=== Section Start ===

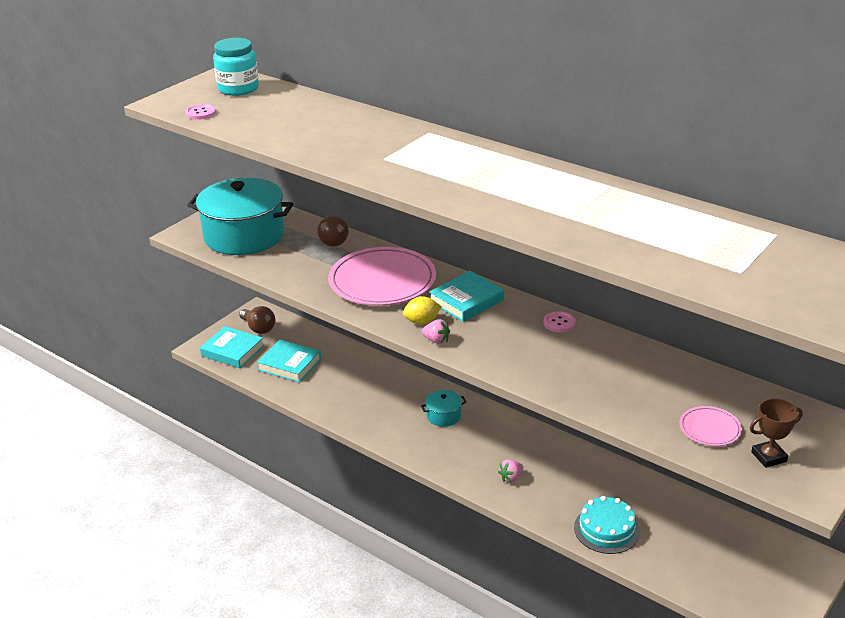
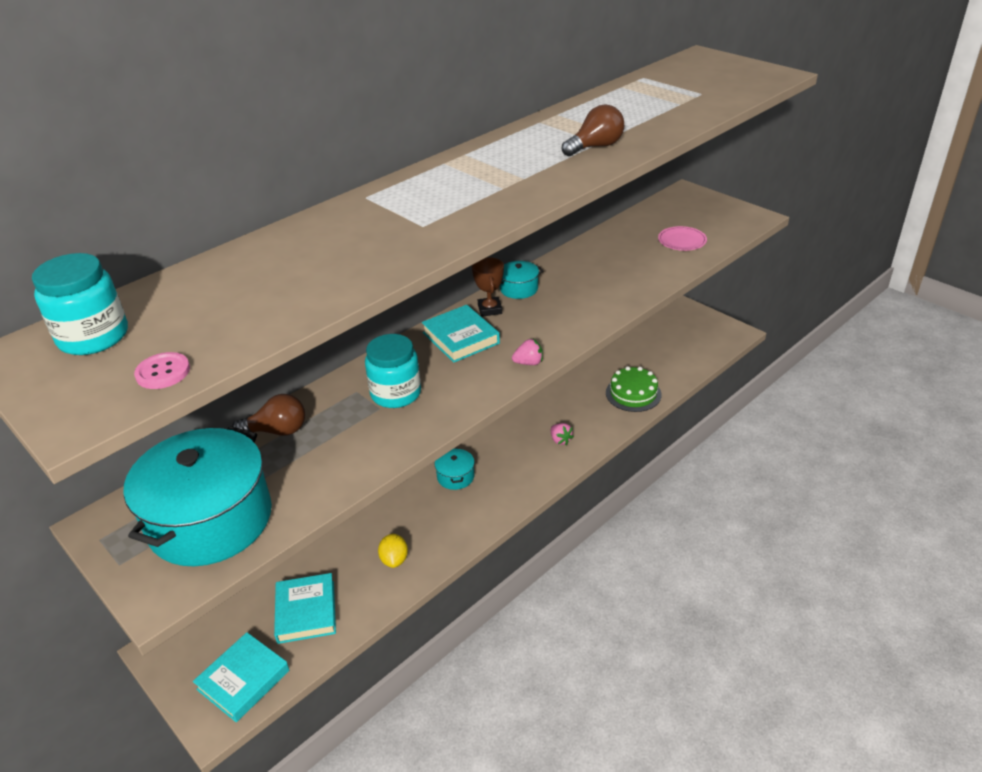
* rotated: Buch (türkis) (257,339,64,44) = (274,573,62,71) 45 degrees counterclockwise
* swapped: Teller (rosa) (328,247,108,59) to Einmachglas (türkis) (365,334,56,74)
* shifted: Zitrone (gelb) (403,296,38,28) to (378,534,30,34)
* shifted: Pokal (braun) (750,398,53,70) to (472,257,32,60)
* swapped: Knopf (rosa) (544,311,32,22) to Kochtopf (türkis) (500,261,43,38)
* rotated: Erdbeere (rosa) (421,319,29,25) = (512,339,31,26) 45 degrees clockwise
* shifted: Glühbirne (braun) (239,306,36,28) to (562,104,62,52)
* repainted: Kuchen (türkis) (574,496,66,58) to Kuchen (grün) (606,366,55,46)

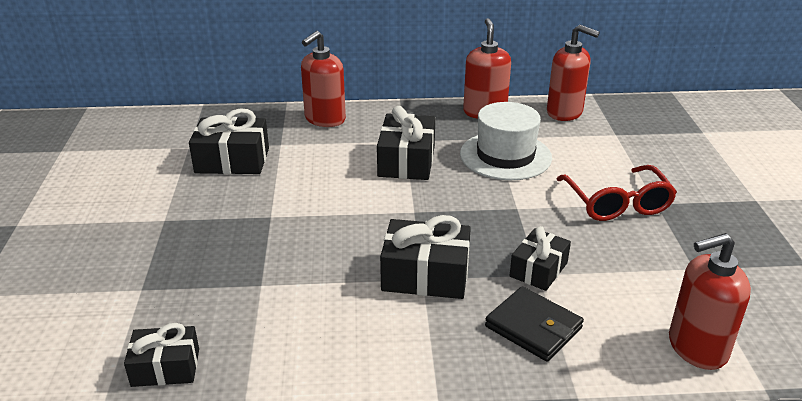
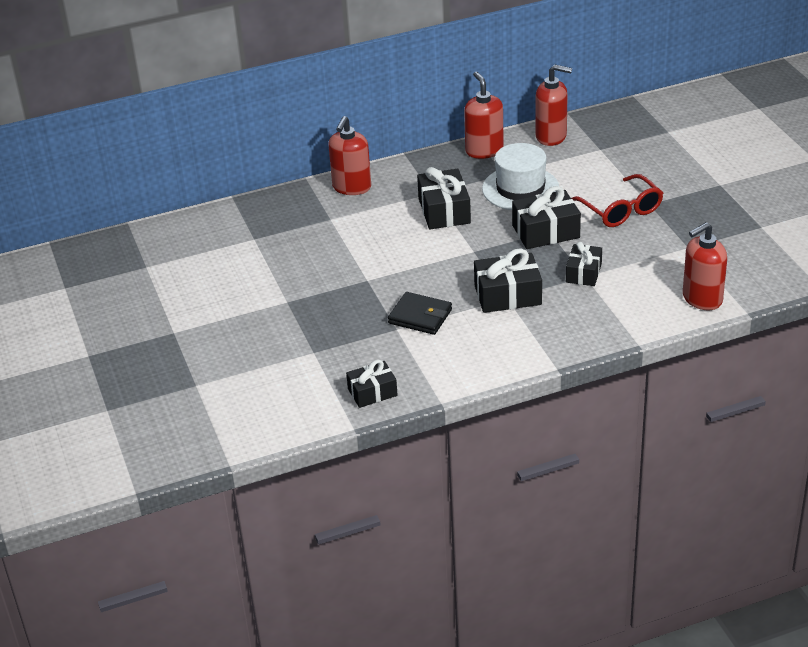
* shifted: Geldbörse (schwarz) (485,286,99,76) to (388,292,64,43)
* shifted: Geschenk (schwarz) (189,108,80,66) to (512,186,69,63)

=== Section End ===

## Assignment:
Please print all the lines above exactly as given and leave out every picture.

## Finished task:
* rotated: Buch (türkis) (257,339,64,44) = (274,573,62,71) 45 degrees counterclockwise
* swapped: Teller (rosa) (328,247,108,59) to Einmachglas (türkis) (365,334,56,74)
* shifted: Zitrone (gelb) (403,296,38,28) to (378,534,30,34)
* shifted: Pokal (braun) (750,398,53,70) to (472,257,32,60)
* swapped: Knopf (rosa) (544,311,32,22) to Kochtopf (türkis) (500,261,43,38)
* rotated: Erdbeere (rosa) (421,319,29,25) = (512,339,31,26) 45 degrees clockwise
* shifted: Glühbirne (braun) (239,306,36,28) to (562,104,62,52)
* repainted: Kuchen (türkis) (574,496,66,58) to Kuchen (grün) (606,366,55,46)

* shifted: Geldbörse (schwarz) (485,286,99,76) to (388,292,64,43)
* shifted: Geschenk (schwarz) (189,108,80,66) to (512,186,69,63)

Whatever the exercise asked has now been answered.